Among the lines below, take the one holding "brown ring [528,411,623,497]", the one holding "grey robot [737,403,784,484]", and all lines between them. Set them down exactly.

"""

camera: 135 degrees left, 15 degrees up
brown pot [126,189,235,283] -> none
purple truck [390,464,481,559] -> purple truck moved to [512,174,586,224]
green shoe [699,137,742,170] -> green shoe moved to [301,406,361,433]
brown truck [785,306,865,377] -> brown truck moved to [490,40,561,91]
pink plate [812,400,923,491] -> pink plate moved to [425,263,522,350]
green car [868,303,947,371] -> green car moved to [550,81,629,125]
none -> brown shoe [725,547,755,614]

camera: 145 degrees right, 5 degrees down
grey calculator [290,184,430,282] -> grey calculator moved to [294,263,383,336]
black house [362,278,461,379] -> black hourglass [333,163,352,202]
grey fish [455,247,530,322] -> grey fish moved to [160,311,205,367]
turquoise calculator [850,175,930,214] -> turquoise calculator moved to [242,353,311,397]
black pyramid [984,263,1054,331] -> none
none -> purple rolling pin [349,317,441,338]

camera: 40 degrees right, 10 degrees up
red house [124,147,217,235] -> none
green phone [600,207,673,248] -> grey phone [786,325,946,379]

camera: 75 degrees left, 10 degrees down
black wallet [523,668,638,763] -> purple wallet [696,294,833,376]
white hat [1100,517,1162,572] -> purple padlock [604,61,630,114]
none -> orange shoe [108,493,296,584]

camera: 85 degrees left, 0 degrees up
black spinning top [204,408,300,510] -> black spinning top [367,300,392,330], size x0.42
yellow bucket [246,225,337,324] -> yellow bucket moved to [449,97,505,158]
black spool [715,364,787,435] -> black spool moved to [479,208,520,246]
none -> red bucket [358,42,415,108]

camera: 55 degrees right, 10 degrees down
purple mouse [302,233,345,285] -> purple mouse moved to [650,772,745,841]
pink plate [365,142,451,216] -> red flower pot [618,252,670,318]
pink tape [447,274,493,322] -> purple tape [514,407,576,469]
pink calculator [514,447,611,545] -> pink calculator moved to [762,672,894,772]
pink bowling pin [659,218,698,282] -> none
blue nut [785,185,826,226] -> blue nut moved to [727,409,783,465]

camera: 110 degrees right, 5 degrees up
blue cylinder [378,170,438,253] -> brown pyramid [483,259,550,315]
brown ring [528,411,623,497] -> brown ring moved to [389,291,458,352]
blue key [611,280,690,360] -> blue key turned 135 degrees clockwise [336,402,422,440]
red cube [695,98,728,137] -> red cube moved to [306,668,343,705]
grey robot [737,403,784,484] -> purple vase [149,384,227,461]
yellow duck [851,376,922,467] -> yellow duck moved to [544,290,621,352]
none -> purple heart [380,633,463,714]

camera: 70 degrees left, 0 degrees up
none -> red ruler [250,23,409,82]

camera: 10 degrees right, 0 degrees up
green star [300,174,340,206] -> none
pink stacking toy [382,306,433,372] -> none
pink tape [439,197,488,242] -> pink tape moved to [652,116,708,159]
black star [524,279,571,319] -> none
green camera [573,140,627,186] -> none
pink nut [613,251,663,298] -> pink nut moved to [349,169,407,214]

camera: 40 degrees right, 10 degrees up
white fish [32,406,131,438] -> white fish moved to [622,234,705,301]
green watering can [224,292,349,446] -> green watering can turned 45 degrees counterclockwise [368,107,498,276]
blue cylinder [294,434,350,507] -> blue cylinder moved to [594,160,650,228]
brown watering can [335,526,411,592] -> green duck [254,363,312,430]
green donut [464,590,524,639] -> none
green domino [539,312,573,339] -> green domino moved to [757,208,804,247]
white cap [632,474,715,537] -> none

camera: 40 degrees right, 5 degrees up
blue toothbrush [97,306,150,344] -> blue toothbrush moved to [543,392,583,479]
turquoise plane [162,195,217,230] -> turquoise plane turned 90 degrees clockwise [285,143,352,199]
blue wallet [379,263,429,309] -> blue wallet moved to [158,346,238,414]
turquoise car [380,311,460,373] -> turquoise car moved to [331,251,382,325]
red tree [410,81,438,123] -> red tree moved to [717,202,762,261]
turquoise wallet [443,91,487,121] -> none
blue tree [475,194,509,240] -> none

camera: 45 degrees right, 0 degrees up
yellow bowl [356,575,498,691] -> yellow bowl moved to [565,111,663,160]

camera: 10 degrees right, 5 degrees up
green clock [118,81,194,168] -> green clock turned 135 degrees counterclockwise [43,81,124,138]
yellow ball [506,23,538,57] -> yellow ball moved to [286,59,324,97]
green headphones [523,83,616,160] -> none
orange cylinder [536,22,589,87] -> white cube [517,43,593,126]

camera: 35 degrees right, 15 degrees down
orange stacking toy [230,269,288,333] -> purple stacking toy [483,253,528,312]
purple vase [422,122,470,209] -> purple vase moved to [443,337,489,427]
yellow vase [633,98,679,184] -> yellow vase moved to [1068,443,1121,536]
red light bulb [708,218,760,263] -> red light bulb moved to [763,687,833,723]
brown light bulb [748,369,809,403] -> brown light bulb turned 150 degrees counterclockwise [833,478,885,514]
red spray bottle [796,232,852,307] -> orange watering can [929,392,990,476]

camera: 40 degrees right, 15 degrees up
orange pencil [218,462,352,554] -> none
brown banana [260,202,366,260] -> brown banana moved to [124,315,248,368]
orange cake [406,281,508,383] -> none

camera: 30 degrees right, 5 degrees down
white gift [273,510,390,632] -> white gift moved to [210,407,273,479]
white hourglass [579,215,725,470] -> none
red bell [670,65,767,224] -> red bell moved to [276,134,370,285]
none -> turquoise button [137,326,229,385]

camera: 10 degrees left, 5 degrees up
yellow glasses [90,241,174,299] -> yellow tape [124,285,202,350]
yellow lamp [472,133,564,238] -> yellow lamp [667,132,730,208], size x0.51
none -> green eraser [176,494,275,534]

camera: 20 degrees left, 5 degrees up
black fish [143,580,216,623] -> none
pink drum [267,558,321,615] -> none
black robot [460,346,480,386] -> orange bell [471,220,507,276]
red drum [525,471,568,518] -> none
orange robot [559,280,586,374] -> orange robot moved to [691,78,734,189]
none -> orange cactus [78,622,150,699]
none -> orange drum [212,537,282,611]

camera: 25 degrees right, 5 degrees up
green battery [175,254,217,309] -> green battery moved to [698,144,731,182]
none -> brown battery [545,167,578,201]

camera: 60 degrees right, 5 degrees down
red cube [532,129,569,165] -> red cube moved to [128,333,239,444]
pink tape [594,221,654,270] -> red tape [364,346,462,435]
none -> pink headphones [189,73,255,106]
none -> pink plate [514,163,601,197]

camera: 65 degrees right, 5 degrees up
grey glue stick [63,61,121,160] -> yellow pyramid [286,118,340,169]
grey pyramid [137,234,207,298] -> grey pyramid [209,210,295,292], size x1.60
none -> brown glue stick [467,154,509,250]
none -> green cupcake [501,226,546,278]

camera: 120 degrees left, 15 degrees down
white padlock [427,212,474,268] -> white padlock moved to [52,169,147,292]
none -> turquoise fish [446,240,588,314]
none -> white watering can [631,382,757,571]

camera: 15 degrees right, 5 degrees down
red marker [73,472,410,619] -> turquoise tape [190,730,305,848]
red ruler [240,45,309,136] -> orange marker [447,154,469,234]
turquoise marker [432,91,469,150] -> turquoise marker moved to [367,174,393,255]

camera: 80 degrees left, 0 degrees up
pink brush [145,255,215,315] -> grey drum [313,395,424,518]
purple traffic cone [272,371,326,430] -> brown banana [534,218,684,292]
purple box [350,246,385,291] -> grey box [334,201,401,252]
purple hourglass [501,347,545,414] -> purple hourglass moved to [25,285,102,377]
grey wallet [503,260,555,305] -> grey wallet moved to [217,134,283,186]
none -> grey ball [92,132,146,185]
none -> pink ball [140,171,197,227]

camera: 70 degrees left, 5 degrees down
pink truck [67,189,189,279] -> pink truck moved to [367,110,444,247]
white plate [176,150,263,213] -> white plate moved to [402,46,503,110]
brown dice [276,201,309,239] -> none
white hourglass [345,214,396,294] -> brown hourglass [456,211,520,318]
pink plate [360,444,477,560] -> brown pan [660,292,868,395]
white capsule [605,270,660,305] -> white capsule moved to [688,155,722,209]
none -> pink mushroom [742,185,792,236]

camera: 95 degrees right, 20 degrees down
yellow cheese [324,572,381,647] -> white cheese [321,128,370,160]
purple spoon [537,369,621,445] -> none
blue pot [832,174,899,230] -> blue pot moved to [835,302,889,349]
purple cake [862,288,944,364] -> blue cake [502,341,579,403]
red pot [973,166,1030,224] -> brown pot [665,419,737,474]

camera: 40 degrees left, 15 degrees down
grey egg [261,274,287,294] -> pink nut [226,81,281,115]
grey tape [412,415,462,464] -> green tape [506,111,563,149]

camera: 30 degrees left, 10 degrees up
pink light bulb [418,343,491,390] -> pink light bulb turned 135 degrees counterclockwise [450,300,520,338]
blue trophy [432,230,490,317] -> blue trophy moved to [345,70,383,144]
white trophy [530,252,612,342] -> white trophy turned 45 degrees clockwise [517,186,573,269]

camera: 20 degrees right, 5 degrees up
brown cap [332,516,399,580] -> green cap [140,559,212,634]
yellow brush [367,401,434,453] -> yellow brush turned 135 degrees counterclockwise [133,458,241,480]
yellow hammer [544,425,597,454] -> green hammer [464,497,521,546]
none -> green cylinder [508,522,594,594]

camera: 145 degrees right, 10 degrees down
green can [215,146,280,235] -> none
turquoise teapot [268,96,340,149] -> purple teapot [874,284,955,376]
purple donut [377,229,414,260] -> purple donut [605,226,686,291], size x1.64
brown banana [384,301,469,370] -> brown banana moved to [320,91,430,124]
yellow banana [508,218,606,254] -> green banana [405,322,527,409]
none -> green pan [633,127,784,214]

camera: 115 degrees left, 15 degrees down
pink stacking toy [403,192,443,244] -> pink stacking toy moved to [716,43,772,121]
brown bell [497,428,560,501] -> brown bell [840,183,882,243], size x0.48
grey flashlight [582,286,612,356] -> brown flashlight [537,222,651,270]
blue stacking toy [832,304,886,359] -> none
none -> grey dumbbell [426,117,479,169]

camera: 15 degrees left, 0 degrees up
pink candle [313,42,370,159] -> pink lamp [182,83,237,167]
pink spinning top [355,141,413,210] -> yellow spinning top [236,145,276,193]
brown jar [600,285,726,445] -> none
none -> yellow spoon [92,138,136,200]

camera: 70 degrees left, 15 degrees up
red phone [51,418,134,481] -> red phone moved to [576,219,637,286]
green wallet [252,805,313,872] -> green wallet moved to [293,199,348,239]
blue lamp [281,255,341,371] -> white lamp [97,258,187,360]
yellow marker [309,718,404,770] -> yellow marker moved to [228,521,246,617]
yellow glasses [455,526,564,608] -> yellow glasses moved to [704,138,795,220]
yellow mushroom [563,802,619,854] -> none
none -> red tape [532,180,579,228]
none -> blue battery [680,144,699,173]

"""

__Response to the task__:
brown ring [528,411,623,497] -> brown ring moved to [389,291,458,352]
blue key [611,280,690,360] -> blue key turned 135 degrees clockwise [336,402,422,440]
red cube [695,98,728,137] -> red cube moved to [306,668,343,705]
grey robot [737,403,784,484] -> purple vase [149,384,227,461]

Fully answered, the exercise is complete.